━━ Dataset extract ━━

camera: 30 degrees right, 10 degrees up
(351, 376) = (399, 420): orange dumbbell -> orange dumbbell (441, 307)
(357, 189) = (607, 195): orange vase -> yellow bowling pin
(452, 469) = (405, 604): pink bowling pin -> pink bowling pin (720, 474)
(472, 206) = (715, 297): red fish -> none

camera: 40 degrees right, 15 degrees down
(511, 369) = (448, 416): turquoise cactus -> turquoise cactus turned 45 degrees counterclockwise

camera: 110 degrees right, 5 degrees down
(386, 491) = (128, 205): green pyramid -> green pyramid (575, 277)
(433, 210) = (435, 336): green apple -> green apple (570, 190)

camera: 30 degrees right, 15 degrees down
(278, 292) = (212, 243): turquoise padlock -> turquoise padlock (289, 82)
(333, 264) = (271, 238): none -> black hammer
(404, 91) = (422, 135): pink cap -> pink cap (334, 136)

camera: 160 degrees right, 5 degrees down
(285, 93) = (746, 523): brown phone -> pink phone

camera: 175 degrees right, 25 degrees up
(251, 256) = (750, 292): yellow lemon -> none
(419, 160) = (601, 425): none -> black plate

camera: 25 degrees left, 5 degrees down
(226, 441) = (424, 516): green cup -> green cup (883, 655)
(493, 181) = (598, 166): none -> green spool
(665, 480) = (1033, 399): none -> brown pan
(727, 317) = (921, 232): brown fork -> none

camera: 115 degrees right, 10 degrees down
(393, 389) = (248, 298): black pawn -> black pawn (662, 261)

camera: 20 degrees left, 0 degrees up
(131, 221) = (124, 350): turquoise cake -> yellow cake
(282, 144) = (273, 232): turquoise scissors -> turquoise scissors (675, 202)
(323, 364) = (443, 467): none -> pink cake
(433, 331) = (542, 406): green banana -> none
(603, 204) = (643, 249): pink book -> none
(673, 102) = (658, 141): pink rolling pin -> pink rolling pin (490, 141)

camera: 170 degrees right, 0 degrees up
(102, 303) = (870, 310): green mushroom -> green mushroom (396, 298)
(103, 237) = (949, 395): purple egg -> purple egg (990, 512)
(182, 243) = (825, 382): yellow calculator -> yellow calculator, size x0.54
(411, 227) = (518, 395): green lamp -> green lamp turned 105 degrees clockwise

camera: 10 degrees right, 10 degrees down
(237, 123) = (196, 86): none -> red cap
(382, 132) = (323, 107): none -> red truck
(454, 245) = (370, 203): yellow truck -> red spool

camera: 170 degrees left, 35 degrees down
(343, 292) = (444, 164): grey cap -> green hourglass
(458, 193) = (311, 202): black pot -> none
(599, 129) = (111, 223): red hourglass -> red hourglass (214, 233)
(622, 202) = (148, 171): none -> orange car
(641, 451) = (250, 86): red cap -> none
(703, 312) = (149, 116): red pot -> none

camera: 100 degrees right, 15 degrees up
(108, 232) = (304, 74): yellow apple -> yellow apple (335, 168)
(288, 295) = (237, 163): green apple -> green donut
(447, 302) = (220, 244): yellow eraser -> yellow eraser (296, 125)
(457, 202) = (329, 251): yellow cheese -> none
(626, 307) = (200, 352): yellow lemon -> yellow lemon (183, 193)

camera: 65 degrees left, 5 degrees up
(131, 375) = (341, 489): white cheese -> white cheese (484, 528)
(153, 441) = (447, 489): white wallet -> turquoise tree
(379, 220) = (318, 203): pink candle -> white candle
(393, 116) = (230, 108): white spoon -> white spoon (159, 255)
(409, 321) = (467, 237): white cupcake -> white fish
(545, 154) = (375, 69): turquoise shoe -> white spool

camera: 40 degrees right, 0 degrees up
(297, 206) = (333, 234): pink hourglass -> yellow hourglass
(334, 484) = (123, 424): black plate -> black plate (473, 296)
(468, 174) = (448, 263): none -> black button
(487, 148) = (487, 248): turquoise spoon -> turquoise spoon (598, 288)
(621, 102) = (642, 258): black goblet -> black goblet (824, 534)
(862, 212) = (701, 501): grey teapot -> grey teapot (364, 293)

━━━

Exercise requirements =>
Would you print exactly, and only, the lines of the data above from the line with "(278, 292) = (212, 243): turquoise" through the line with "(626, 307) = (200, 352): yellow", inclusive?

Result of the exercise =>
(278, 292) = (212, 243): turquoise padlock -> turquoise padlock (289, 82)
(333, 264) = (271, 238): none -> black hammer
(404, 91) = (422, 135): pink cap -> pink cap (334, 136)

camera: 160 degrees right, 5 degrees down
(285, 93) = (746, 523): brown phone -> pink phone

camera: 175 degrees right, 25 degrees up
(251, 256) = (750, 292): yellow lemon -> none
(419, 160) = (601, 425): none -> black plate

camera: 25 degrees left, 5 degrees down
(226, 441) = (424, 516): green cup -> green cup (883, 655)
(493, 181) = (598, 166): none -> green spool
(665, 480) = (1033, 399): none -> brown pan
(727, 317) = (921, 232): brown fork -> none

camera: 115 degrees right, 10 degrees down
(393, 389) = (248, 298): black pawn -> black pawn (662, 261)

camera: 20 degrees left, 0 degrees up
(131, 221) = (124, 350): turquoise cake -> yellow cake
(282, 144) = (273, 232): turquoise scissors -> turquoise scissors (675, 202)
(323, 364) = (443, 467): none -> pink cake
(433, 331) = (542, 406): green banana -> none
(603, 204) = (643, 249): pink book -> none
(673, 102) = (658, 141): pink rolling pin -> pink rolling pin (490, 141)

camera: 170 degrees right, 0 degrees up
(102, 303) = (870, 310): green mushroom -> green mushroom (396, 298)
(103, 237) = (949, 395): purple egg -> purple egg (990, 512)
(182, 243) = (825, 382): yellow calculator -> yellow calculator, size x0.54
(411, 227) = (518, 395): green lamp -> green lamp turned 105 degrees clockwise

camera: 10 degrees right, 10 degrees down
(237, 123) = (196, 86): none -> red cap
(382, 132) = (323, 107): none -> red truck
(454, 245) = (370, 203): yellow truck -> red spool

camera: 170 degrees left, 35 degrees down
(343, 292) = (444, 164): grey cap -> green hourglass
(458, 193) = (311, 202): black pot -> none
(599, 129) = (111, 223): red hourglass -> red hourglass (214, 233)
(622, 202) = (148, 171): none -> orange car
(641, 451) = (250, 86): red cap -> none
(703, 312) = (149, 116): red pot -> none

camera: 100 degrees right, 15 degrees up
(108, 232) = (304, 74): yellow apple -> yellow apple (335, 168)
(288, 295) = (237, 163): green apple -> green donut
(447, 302) = (220, 244): yellow eraser -> yellow eraser (296, 125)
(457, 202) = (329, 251): yellow cheese -> none
(626, 307) = (200, 352): yellow lemon -> yellow lemon (183, 193)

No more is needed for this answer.